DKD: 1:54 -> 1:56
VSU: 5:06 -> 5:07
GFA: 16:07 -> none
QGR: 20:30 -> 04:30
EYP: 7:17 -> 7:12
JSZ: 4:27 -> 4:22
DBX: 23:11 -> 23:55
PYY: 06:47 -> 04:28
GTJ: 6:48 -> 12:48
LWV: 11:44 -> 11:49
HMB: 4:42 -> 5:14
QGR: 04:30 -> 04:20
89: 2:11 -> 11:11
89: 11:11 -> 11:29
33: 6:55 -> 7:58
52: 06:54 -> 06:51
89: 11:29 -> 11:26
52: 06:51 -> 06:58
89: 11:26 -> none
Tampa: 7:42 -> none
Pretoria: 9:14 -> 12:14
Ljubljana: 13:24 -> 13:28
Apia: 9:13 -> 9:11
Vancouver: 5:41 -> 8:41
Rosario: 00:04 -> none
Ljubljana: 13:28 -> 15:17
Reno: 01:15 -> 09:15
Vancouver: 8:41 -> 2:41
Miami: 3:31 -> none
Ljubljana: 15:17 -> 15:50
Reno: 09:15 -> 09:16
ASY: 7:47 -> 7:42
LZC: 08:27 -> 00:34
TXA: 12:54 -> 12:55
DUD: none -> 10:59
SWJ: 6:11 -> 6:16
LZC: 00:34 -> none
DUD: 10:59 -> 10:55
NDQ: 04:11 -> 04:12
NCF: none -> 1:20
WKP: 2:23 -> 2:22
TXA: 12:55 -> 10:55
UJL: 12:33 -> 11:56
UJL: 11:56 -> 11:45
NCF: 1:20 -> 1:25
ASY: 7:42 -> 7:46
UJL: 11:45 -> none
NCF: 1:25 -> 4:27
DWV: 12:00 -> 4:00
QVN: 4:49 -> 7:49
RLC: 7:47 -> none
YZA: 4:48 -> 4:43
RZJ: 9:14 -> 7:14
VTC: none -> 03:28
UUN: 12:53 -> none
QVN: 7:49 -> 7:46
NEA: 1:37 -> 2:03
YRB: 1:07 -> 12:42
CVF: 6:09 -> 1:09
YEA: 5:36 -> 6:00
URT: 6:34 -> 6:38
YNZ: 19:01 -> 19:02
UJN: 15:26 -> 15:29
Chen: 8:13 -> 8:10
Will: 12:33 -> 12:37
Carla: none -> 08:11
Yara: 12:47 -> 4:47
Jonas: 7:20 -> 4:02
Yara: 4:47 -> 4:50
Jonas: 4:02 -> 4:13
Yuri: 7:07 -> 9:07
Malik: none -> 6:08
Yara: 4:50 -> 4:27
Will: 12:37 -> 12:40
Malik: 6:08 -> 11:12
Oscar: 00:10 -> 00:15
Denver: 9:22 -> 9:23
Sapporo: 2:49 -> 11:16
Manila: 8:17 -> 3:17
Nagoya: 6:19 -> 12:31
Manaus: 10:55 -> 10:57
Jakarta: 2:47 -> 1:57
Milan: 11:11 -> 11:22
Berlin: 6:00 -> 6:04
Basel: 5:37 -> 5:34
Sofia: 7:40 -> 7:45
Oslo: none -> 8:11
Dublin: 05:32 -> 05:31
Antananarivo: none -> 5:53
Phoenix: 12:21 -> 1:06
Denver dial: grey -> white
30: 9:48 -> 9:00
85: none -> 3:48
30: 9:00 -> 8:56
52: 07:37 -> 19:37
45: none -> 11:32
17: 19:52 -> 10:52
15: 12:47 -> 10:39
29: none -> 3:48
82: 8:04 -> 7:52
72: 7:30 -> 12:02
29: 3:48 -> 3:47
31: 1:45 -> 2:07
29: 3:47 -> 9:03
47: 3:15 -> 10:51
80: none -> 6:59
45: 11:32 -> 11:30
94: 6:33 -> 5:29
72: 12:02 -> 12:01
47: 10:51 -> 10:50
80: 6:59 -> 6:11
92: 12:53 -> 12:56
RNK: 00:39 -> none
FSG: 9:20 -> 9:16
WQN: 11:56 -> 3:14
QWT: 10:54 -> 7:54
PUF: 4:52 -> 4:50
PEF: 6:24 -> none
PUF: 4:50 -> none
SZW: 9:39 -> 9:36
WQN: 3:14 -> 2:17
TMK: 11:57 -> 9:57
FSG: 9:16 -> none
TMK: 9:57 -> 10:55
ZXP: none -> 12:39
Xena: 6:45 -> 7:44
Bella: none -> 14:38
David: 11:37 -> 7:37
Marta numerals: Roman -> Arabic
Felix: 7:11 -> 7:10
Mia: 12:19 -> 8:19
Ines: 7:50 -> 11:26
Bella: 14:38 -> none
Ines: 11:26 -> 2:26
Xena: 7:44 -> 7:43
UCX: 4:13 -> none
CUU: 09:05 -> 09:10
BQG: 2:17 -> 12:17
━━━━━━━━━━
▶ **DO THIS**
Rewrite all the records above as a numbered list, leaving out any blank lines.

▶ **FULL SOLUTION**
1. DKD: 1:54 -> 1:56
2. VSU: 5:06 -> 5:07
3. GFA: 16:07 -> none
4. QGR: 20:30 -> 04:30
5. EYP: 7:17 -> 7:12
6. JSZ: 4:27 -> 4:22
7. DBX: 23:11 -> 23:55
8. PYY: 06:47 -> 04:28
9. GTJ: 6:48 -> 12:48
10. LWV: 11:44 -> 11:49
11. HMB: 4:42 -> 5:14
12. QGR: 04:30 -> 04:20
13. 89: 2:11 -> 11:11
14. 89: 11:11 -> 11:29
15. 33: 6:55 -> 7:58
16. 52: 06:54 -> 06:51
17. 89: 11:29 -> 11:26
18. 52: 06:51 -> 06:58
19. 89: 11:26 -> none
20. Tampa: 7:42 -> none
21. Pretoria: 9:14 -> 12:14
22. Ljubljana: 13:24 -> 13:28
23. Apia: 9:13 -> 9:11
24. Vancouver: 5:41 -> 8:41
25. Rosario: 00:04 -> none
26. Ljubljana: 13:28 -> 15:17
27. Reno: 01:15 -> 09:15
28. Vancouver: 8:41 -> 2:41
29. Miami: 3:31 -> none
30. Ljubljana: 15:17 -> 15:50
31. Reno: 09:15 -> 09:16
32. ASY: 7:47 -> 7:42
33. LZC: 08:27 -> 00:34
34. TXA: 12:54 -> 12:55
35. DUD: none -> 10:59
36. SWJ: 6:11 -> 6:16
37. LZC: 00:34 -> none
38. DUD: 10:59 -> 10:55
39. NDQ: 04:11 -> 04:12
40. NCF: none -> 1:20
41. WKP: 2:23 -> 2:22
42. TXA: 12:55 -> 10:55
43. UJL: 12:33 -> 11:56
44. UJL: 11:56 -> 11:45
45. NCF: 1:20 -> 1:25
46. ASY: 7:42 -> 7:46
47. UJL: 11:45 -> none
48. NCF: 1:25 -> 4:27
49. DWV: 12:00 -> 4:00
50. QVN: 4:49 -> 7:49
51. RLC: 7:47 -> none
52. YZA: 4:48 -> 4:43
53. RZJ: 9:14 -> 7:14
54. VTC: none -> 03:28
55. UUN: 12:53 -> none
56. QVN: 7:49 -> 7:46
57. NEA: 1:37 -> 2:03
58. YRB: 1:07 -> 12:42
59. CVF: 6:09 -> 1:09
60. YEA: 5:36 -> 6:00
61. URT: 6:34 -> 6:38
62. YNZ: 19:01 -> 19:02
63. UJN: 15:26 -> 15:29
64. Chen: 8:13 -> 8:10
65. Will: 12:33 -> 12:37
66. Carla: none -> 08:11
67. Yara: 12:47 -> 4:47
68. Jonas: 7:20 -> 4:02
69. Yara: 4:47 -> 4:50
70. Jonas: 4:02 -> 4:13
71. Yuri: 7:07 -> 9:07
72. Malik: none -> 6:08
73. Yara: 4:50 -> 4:27
74. Will: 12:37 -> 12:40
75. Malik: 6:08 -> 11:12
76. Oscar: 00:10 -> 00:15
77. Denver: 9:22 -> 9:23
78. Sapporo: 2:49 -> 11:16
79. Manila: 8:17 -> 3:17
80. Nagoya: 6:19 -> 12:31
81. Manaus: 10:55 -> 10:57
82. Jakarta: 2:47 -> 1:57
83. Milan: 11:11 -> 11:22
84. Berlin: 6:00 -> 6:04
85. Basel: 5:37 -> 5:34
86. Sofia: 7:40 -> 7:45
87. Oslo: none -> 8:11
88. Dublin: 05:32 -> 05:31
89. Antananarivo: none -> 5:53
90. Phoenix: 12:21 -> 1:06
91. Denver dial: grey -> white
92. 30: 9:48 -> 9:00
93. 85: none -> 3:48
94. 30: 9:00 -> 8:56
95. 52: 07:37 -> 19:37
96. 45: none -> 11:32
97. 17: 19:52 -> 10:52
98. 15: 12:47 -> 10:39
99. 29: none -> 3:48
100. 82: 8:04 -> 7:52
101. 72: 7:30 -> 12:02
102. 29: 3:48 -> 3:47
103. 31: 1:45 -> 2:07
104. 29: 3:47 -> 9:03
105. 47: 3:15 -> 10:51
106. 80: none -> 6:59
107. 45: 11:32 -> 11:30
108. 94: 6:33 -> 5:29
109. 72: 12:02 -> 12:01
110. 47: 10:51 -> 10:50
111. 80: 6:59 -> 6:11
112. 92: 12:53 -> 12:56
113. RNK: 00:39 -> none
114. FSG: 9:20 -> 9:16
115. WQN: 11:56 -> 3:14
116. QWT: 10:54 -> 7:54
117. PUF: 4:52 -> 4:50
118. PEF: 6:24 -> none
119. PUF: 4:50 -> none
120. SZW: 9:39 -> 9:36
121. WQN: 3:14 -> 2:17
122. TMK: 11:57 -> 9:57
123. FSG: 9:16 -> none
124. TMK: 9:57 -> 10:55
125. ZXP: none -> 12:39
126. Xena: 6:45 -> 7:44
127. Bella: none -> 14:38
128. David: 11:37 -> 7:37
129. Marta numerals: Roman -> Arabic
130. Felix: 7:11 -> 7:10
131. Mia: 12:19 -> 8:19
132. Ines: 7:50 -> 11:26
133. Bella: 14:38 -> none
134. Ines: 11:26 -> 2:26
135. Xena: 7:44 -> 7:43
136. UCX: 4:13 -> none
137. CUU: 09:05 -> 09:10
138. BQG: 2:17 -> 12:17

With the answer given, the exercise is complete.